====== EXERCISE INPUTS ======

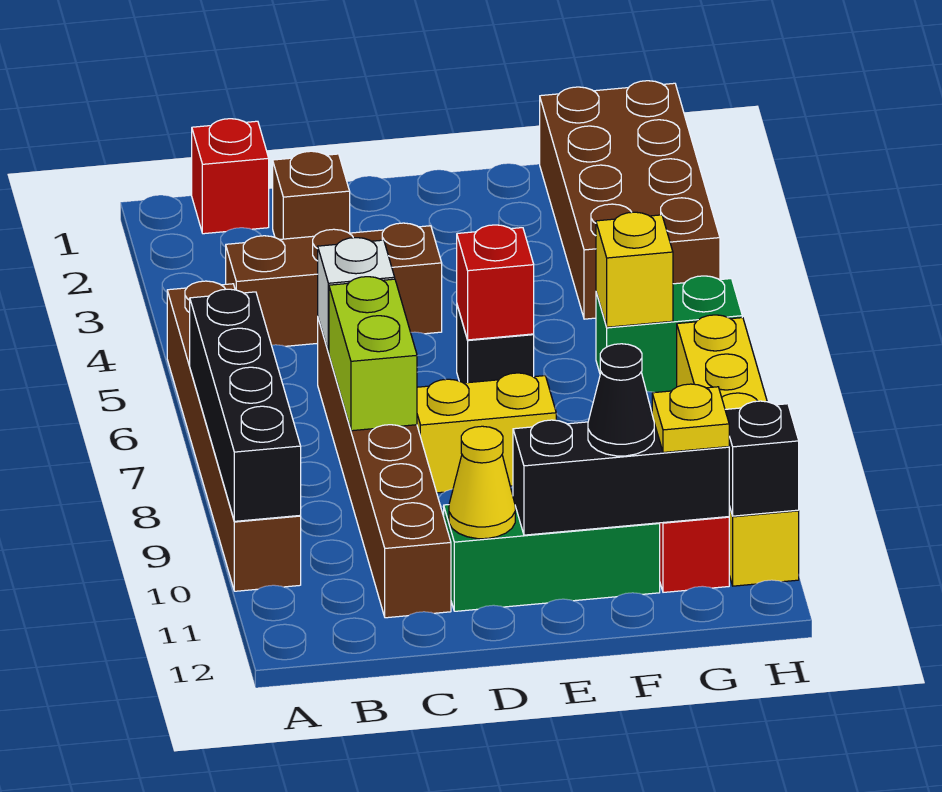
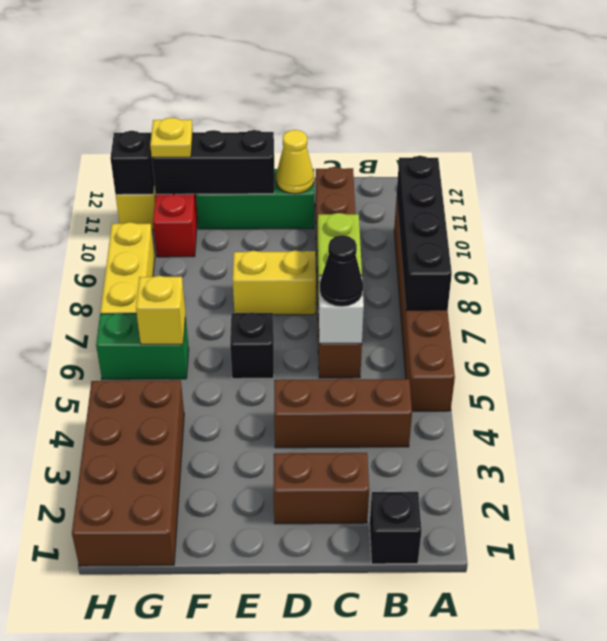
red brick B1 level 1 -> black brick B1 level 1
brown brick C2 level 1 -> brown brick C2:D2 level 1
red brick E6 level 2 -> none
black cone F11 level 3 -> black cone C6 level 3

======
====== EXERCISE INPUTS ======

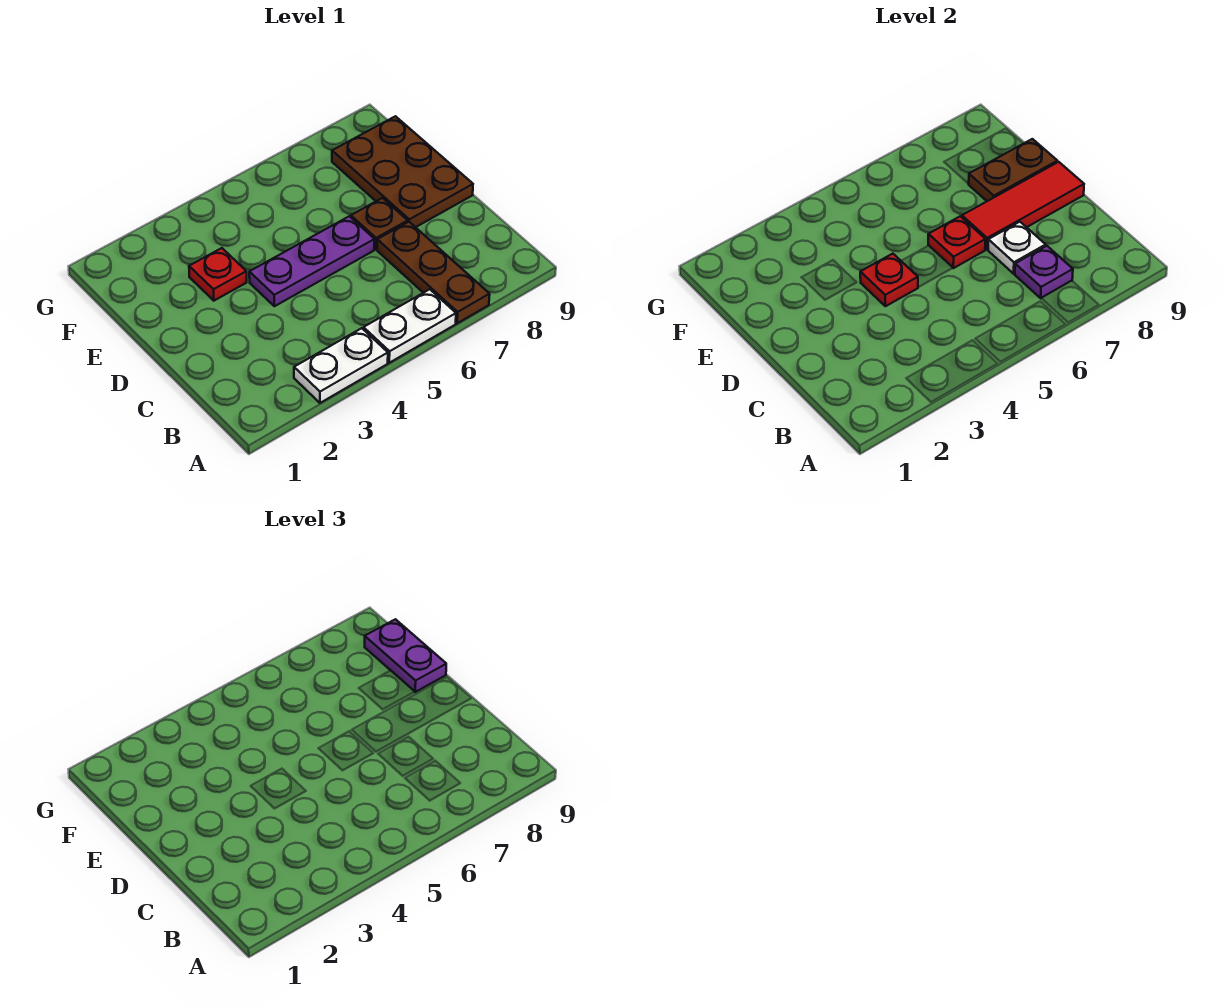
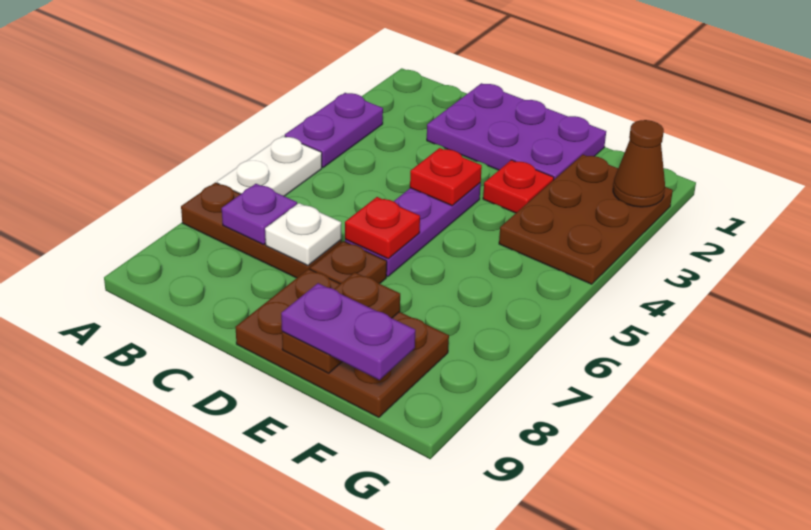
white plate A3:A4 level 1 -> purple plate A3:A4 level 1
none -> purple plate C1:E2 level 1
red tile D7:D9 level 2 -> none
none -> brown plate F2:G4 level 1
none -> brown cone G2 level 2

======

__TASK TO COMPLETE__: Begin with the line above that has "none -> purple plate C1:E2 level 1" and continue through the line that has "none -> brown cone G2 level 2", setting each one down exactly. Stop there.

__EXERCISE SOLUTION__:
none -> purple plate C1:E2 level 1
red tile D7:D9 level 2 -> none
none -> brown plate F2:G4 level 1
none -> brown cone G2 level 2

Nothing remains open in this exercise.